● **The task**
For this exercise, copy exactly only the lines from the one containing "RGB pin B: D12 -> A1" to the final line of the material below, without the pictures.
#### Material to process
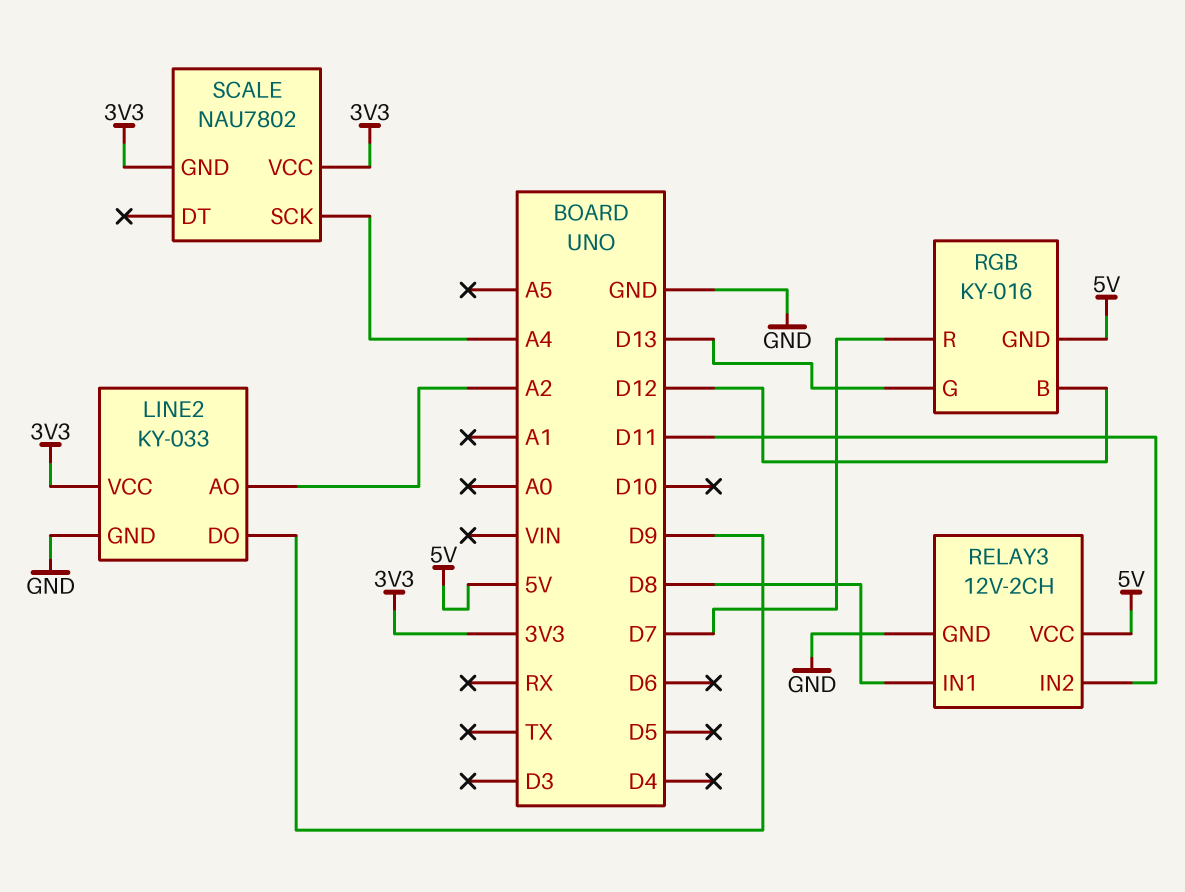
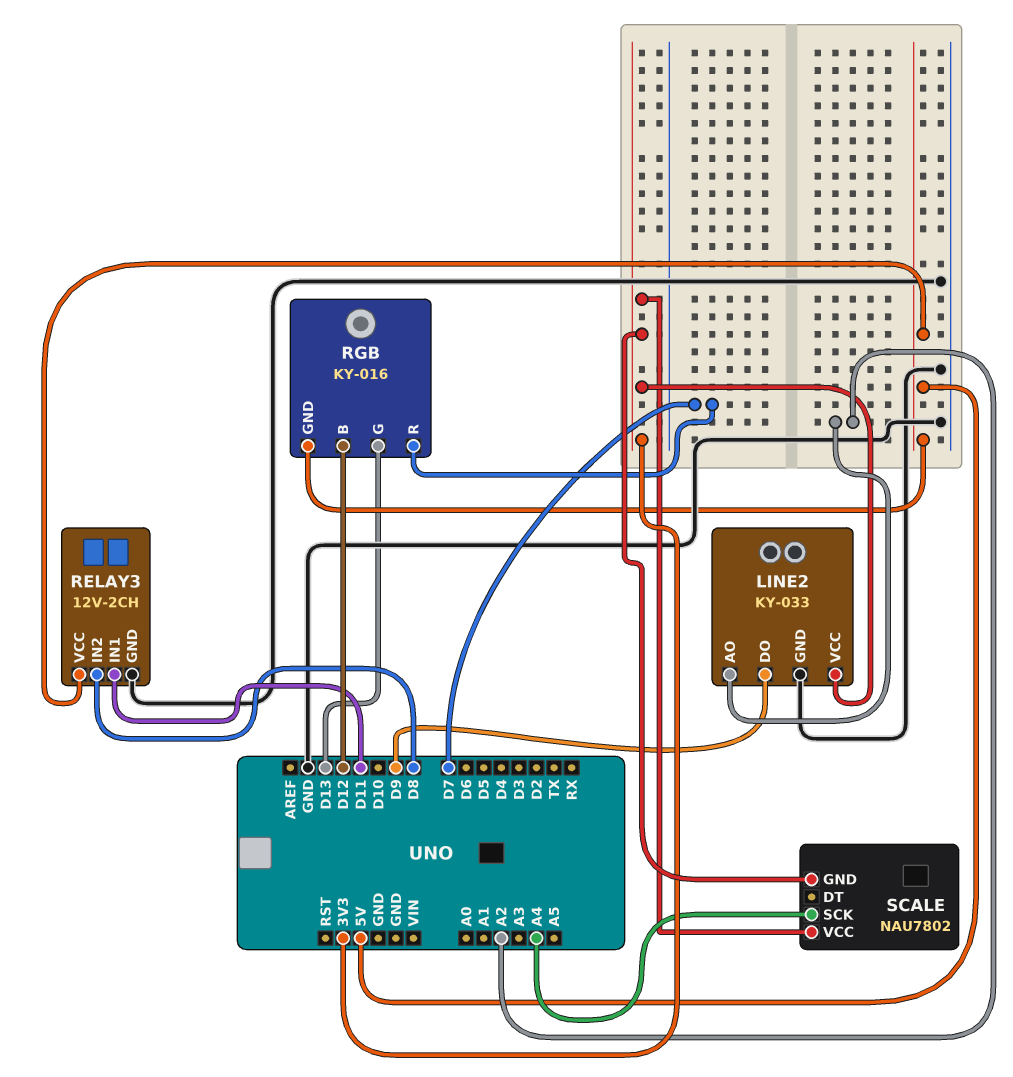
RELAY3 pin IN1: D8 -> D11
RELAY3 pin IN2: D11 -> D8

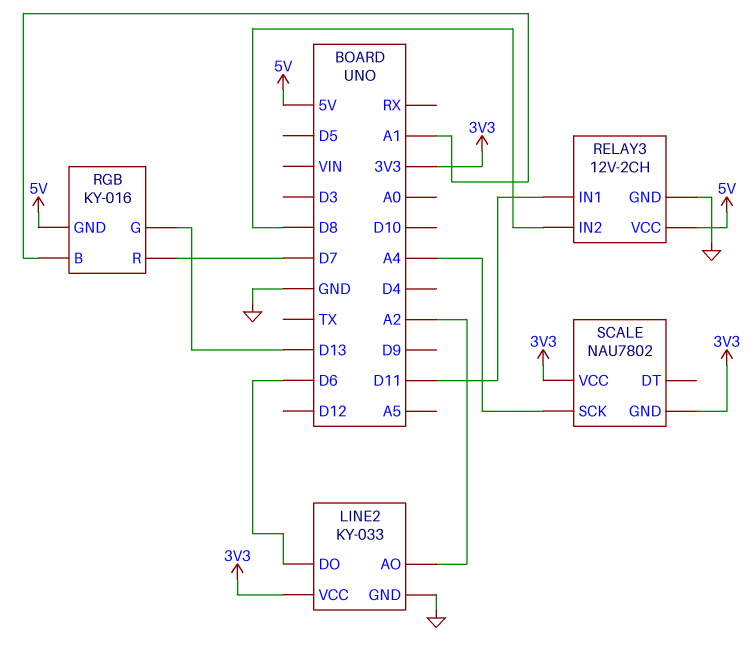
LINE2 pin DO: D9 -> D6
RGB pin B: D12 -> A1

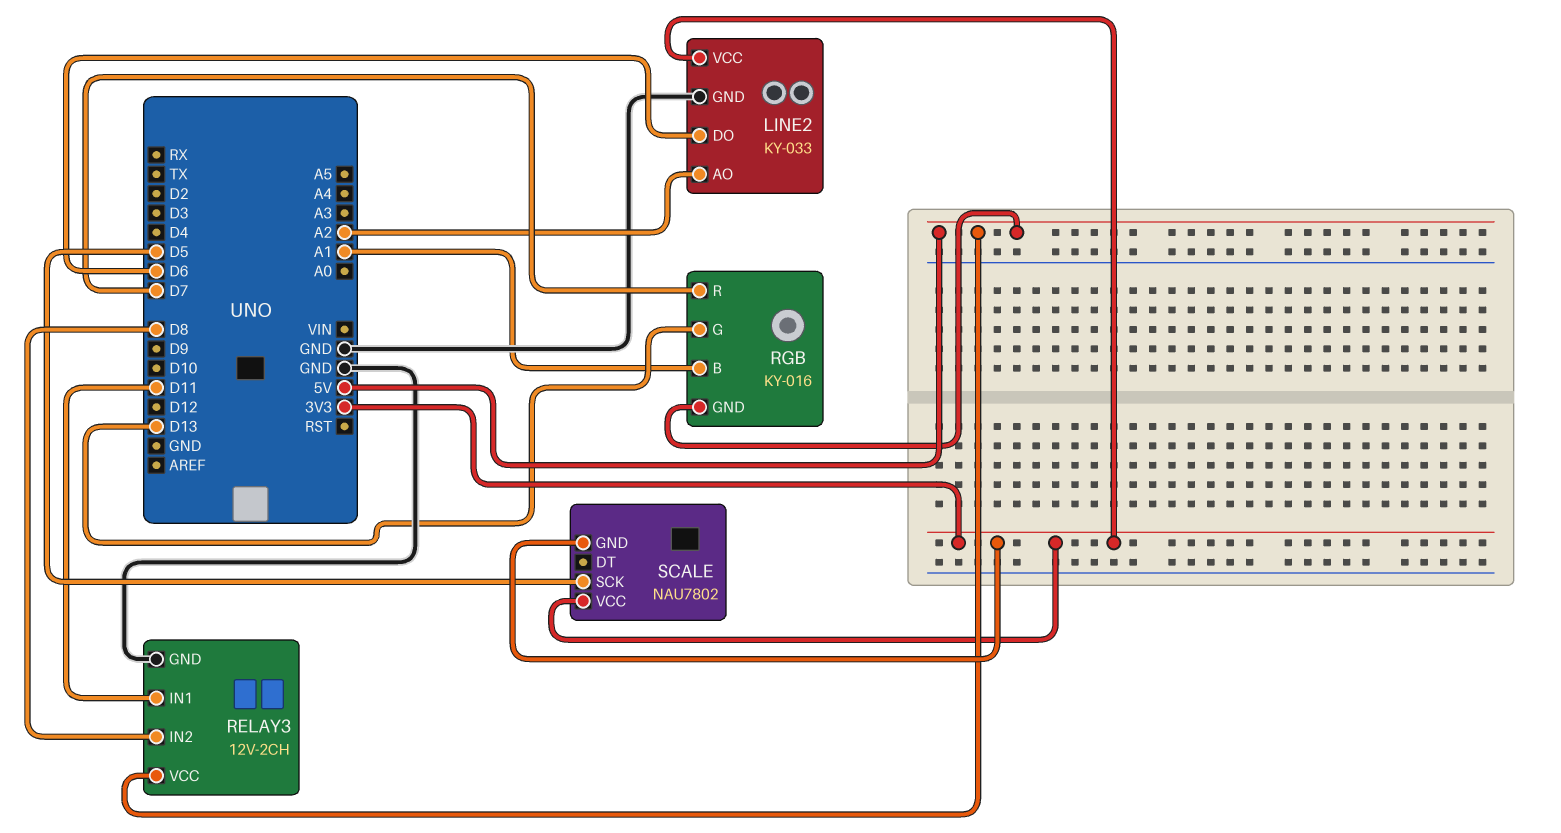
SCALE pin SCK: A4 -> D5

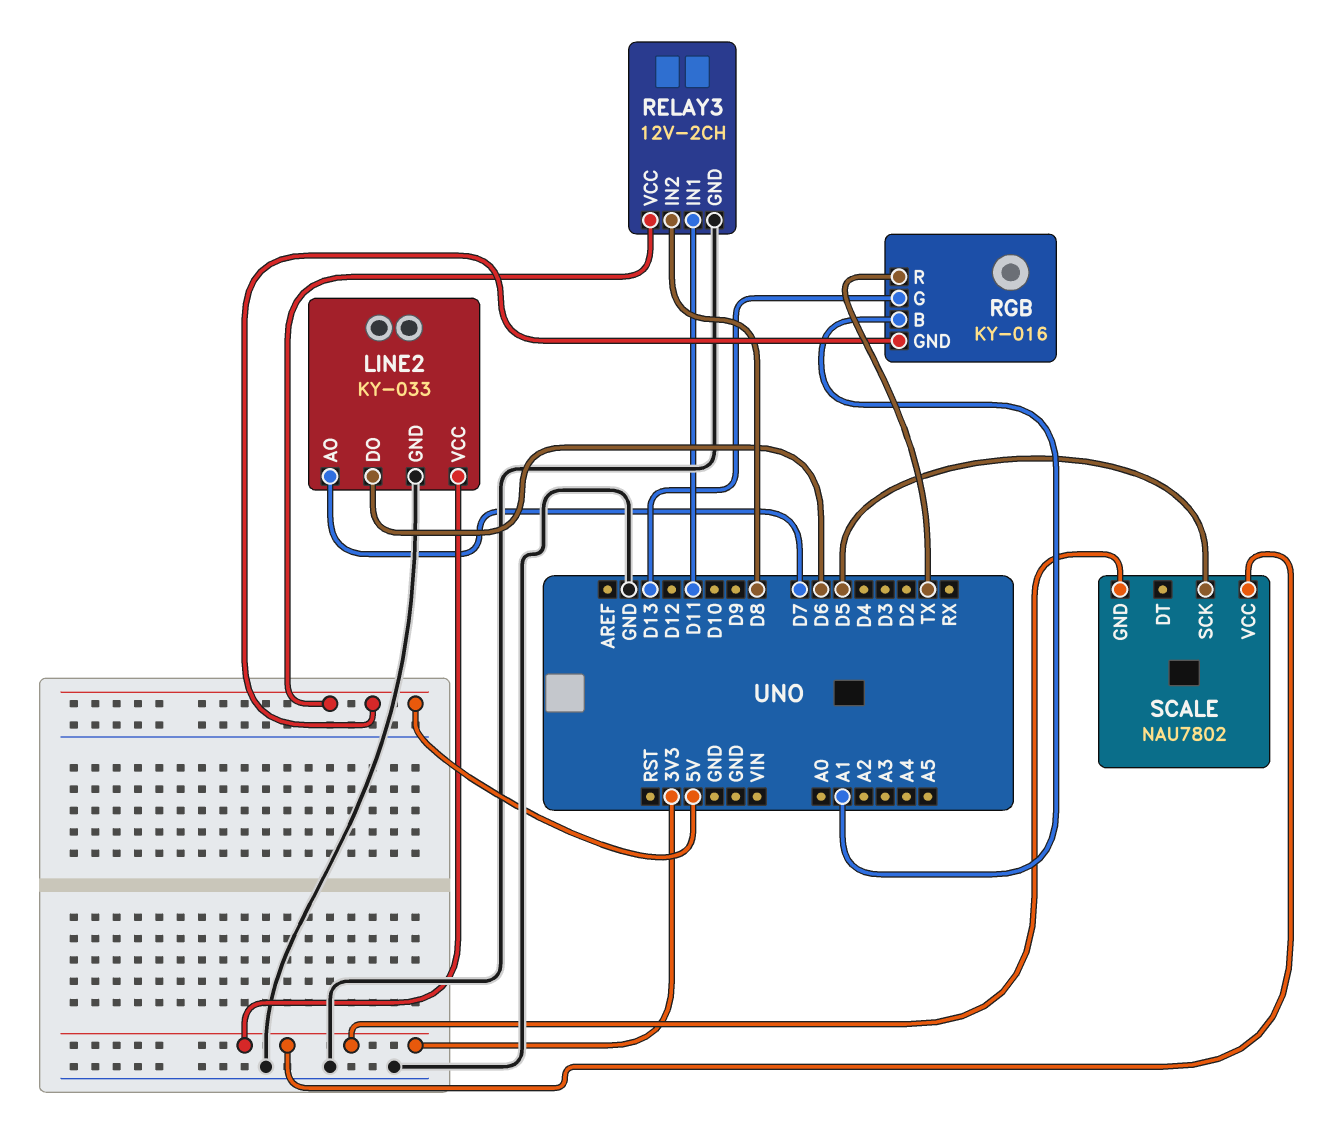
LINE2 pin AO: A2 -> D7
RGB pin R: D7 -> TX

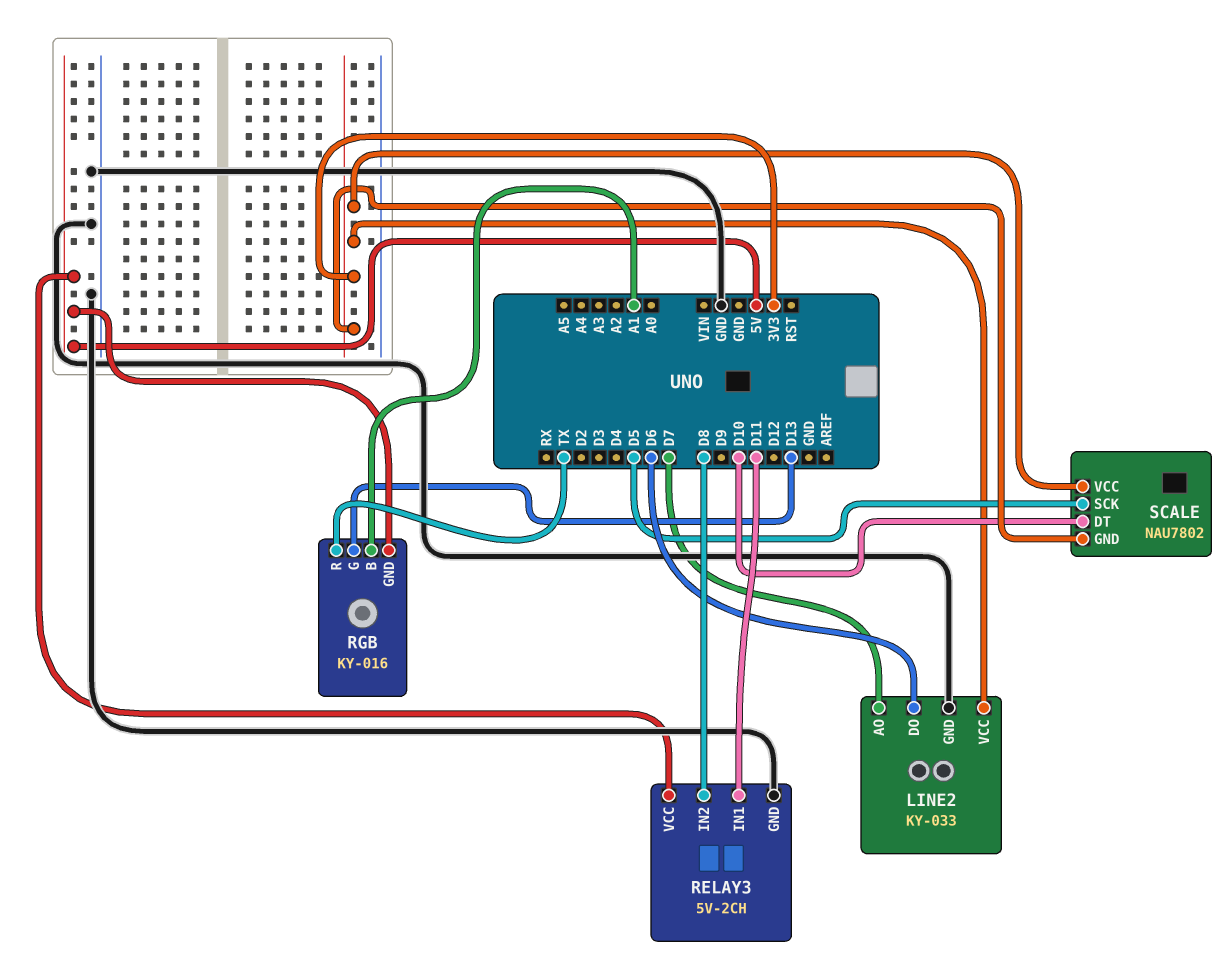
RELAY3: 12V-2CH -> 5V-2CH
SCALE pin DT: none -> D10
########
● **Written response**
RGB pin B: D12 -> A1

SCALE pin SCK: A4 -> D5

LINE2 pin AO: A2 -> D7
RGB pin R: D7 -> TX

RELAY3: 12V-2CH -> 5V-2CH
SCALE pin DT: none -> D10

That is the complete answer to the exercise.